Record extracts:
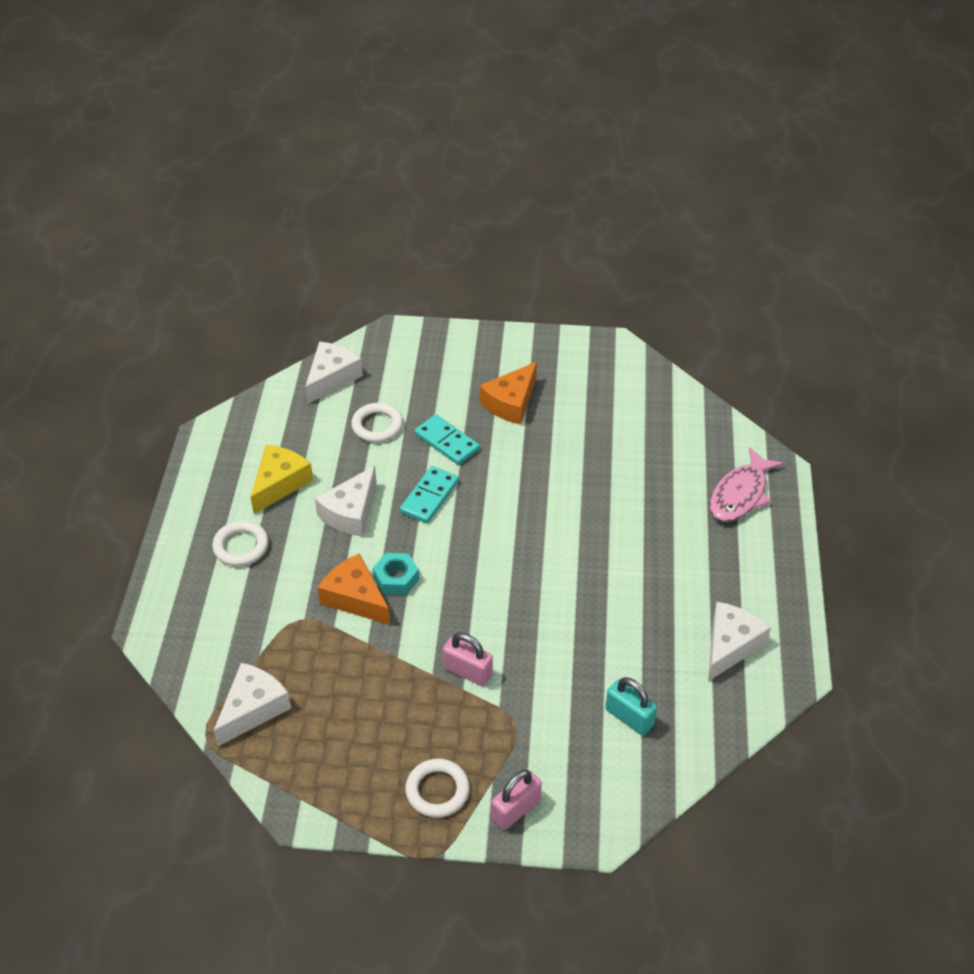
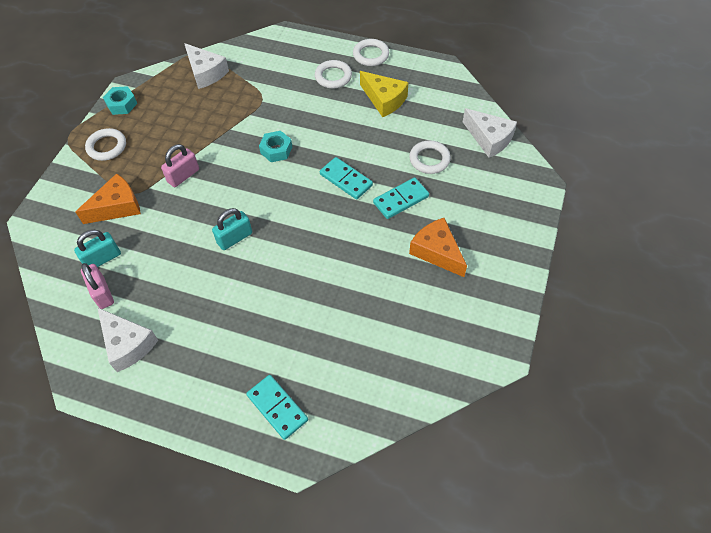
camera: 105 degrees right, 10 degrees up
(189, 513) = (371, 55): none -> white ring
(343, 805) = (121, 104): none -> turquoise nut
(350, 512) = (345, 133): white cheese -> none
(355, 598) = (268, 127): orange cheese -> orange cheese (117, 207)
(516, 809) = (73, 182): pink padlock -> pink padlock (102, 293)
(551, 585) = (234, 238): none -> turquoise padlock
(740, 494) = (277, 407): pink fish -> turquoise domino

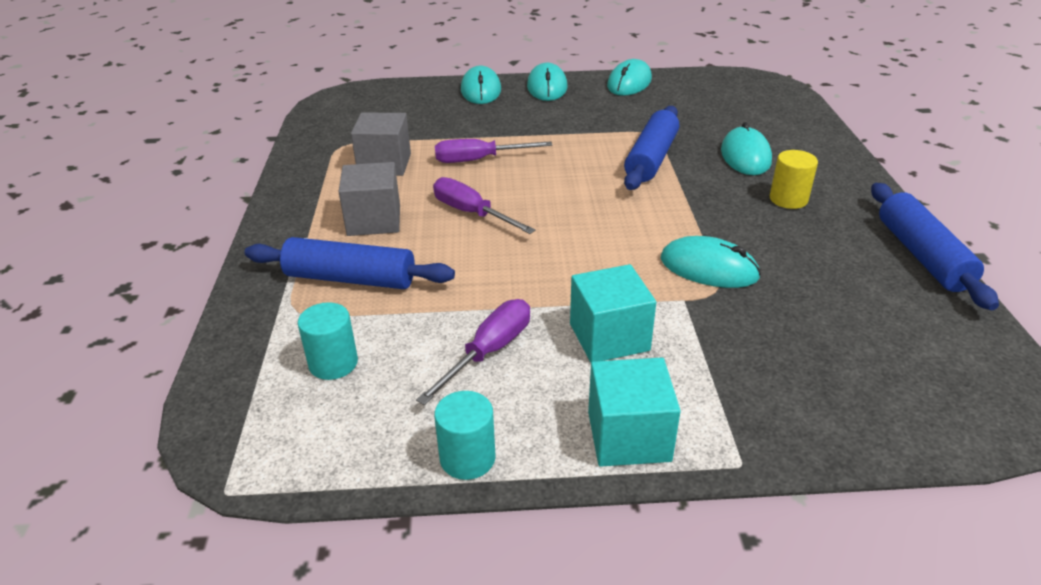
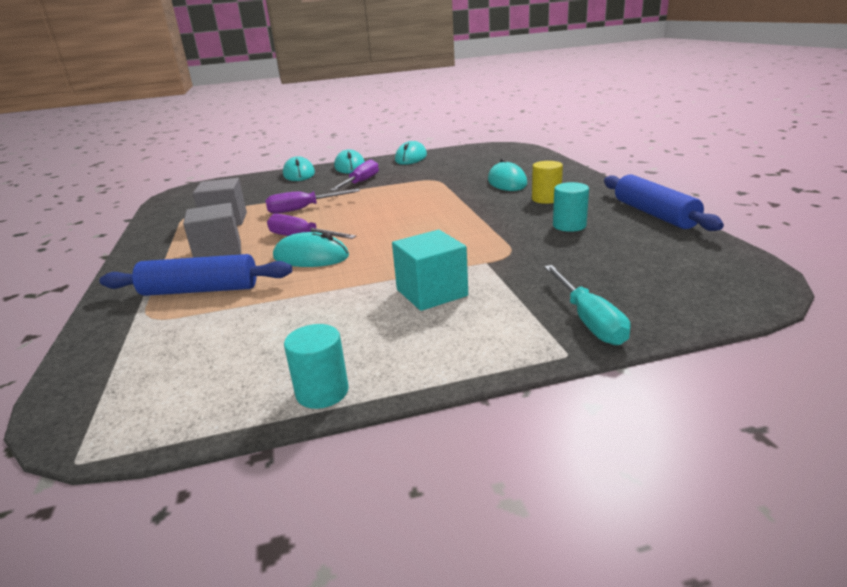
camera: 10 degrees left, 10 degrees down
(333, 363) = (187, 347): turquoise cylinder -> turquoise cylinder (569, 226)
(488, 352) = (330, 317): purple screwdriver -> purple screwdriver (360, 182)
(628, 436) = (465, 352): turquoise cube -> none
(651, 159) = (437, 192): blue rolling pin -> none
(708, 268) = (499, 242): turquoise mouse -> turquoise mouse (311, 257)
(780, 419) = (588, 320): none -> turquoise screwdriver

Your objective: Exactly as written, give the entries above again, with no images.

Answer section:
camera: 105 degrees right, 10 degrees up
(189, 513) = (371, 55): none -> white ring
(343, 805) = (121, 104): none -> turquoise nut
(350, 512) = (345, 133): white cheese -> none
(355, 598) = (268, 127): orange cheese -> orange cheese (117, 207)
(516, 809) = (73, 182): pink padlock -> pink padlock (102, 293)
(551, 585) = (234, 238): none -> turquoise padlock
(740, 494) = (277, 407): pink fish -> turquoise domino

camera: 10 degrees left, 10 degrees down
(333, 363) = (187, 347): turquoise cylinder -> turquoise cylinder (569, 226)
(488, 352) = (330, 317): purple screwdriver -> purple screwdriver (360, 182)
(628, 436) = (465, 352): turquoise cube -> none
(651, 159) = (437, 192): blue rolling pin -> none
(708, 268) = (499, 242): turquoise mouse -> turquoise mouse (311, 257)
(780, 419) = (588, 320): none -> turquoise screwdriver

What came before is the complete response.